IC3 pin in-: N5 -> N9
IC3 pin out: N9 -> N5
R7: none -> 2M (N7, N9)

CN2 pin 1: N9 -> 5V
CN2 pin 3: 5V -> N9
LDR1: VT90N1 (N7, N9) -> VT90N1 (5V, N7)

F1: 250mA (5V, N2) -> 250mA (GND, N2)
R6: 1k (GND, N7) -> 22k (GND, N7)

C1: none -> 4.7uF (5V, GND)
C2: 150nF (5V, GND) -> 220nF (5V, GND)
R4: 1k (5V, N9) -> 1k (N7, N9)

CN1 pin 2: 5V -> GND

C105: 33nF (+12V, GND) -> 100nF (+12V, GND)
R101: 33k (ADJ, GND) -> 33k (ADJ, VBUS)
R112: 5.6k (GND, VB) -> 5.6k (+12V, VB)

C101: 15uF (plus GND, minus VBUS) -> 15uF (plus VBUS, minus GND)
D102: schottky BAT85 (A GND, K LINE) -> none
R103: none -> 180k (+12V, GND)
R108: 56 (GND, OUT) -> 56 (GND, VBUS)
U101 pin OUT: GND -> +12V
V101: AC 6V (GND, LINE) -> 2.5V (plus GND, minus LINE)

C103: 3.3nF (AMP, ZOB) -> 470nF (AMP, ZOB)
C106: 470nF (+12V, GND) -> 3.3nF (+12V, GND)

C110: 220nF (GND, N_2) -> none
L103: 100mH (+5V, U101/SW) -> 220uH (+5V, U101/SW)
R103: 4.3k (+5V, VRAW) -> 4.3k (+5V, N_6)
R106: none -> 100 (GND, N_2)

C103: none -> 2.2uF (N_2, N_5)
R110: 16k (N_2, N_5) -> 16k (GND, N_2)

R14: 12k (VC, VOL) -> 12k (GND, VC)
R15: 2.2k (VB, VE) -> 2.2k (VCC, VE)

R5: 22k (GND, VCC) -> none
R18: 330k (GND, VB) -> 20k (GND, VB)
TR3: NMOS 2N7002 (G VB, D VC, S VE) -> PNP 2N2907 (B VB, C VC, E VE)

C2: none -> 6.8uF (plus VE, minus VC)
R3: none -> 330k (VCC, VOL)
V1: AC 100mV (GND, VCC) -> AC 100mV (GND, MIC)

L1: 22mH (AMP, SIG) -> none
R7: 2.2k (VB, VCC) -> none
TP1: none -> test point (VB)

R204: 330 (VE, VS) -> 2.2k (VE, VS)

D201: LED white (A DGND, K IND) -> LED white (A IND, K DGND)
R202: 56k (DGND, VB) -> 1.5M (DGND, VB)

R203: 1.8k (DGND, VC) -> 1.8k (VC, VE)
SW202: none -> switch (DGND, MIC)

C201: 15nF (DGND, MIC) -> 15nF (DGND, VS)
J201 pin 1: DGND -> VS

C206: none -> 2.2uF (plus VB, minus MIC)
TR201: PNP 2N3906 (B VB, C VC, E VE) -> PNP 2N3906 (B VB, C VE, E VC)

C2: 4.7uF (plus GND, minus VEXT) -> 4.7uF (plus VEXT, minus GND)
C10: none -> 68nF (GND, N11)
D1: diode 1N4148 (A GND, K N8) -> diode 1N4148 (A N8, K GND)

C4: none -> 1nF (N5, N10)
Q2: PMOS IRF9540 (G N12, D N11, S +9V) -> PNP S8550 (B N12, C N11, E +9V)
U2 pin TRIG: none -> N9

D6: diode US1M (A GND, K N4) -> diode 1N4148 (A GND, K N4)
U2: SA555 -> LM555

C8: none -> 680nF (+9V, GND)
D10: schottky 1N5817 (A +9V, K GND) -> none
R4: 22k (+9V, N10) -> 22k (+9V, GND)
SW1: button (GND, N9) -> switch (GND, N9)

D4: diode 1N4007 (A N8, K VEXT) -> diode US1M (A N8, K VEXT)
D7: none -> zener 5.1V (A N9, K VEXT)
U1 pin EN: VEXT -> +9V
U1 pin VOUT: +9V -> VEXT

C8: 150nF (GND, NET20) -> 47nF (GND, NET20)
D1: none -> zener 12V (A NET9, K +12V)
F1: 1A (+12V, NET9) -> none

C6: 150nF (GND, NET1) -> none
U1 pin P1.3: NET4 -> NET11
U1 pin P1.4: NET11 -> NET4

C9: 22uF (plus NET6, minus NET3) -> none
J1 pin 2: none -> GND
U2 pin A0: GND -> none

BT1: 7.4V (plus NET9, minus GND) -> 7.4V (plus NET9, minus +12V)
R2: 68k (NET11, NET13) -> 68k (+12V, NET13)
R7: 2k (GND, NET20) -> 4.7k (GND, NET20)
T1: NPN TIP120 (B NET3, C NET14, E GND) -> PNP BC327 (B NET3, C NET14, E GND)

================

_The task_
A complete answer gives every line of the records holding "plus".

_Response box_
C101: 15uF (plus GND, minus VBUS) -> 15uF (plus VBUS, minus GND)
V101: AC 6V (GND, LINE) -> 2.5V (plus GND, minus LINE)
C2: none -> 6.8uF (plus VE, minus VC)
C206: none -> 2.2uF (plus VB, minus MIC)
C2: 4.7uF (plus GND, minus VEXT) -> 4.7uF (plus VEXT, minus GND)
C9: 22uF (plus NET6, minus NET3) -> none
BT1: 7.4V (plus NET9, minus GND) -> 7.4V (plus NET9, minus +12V)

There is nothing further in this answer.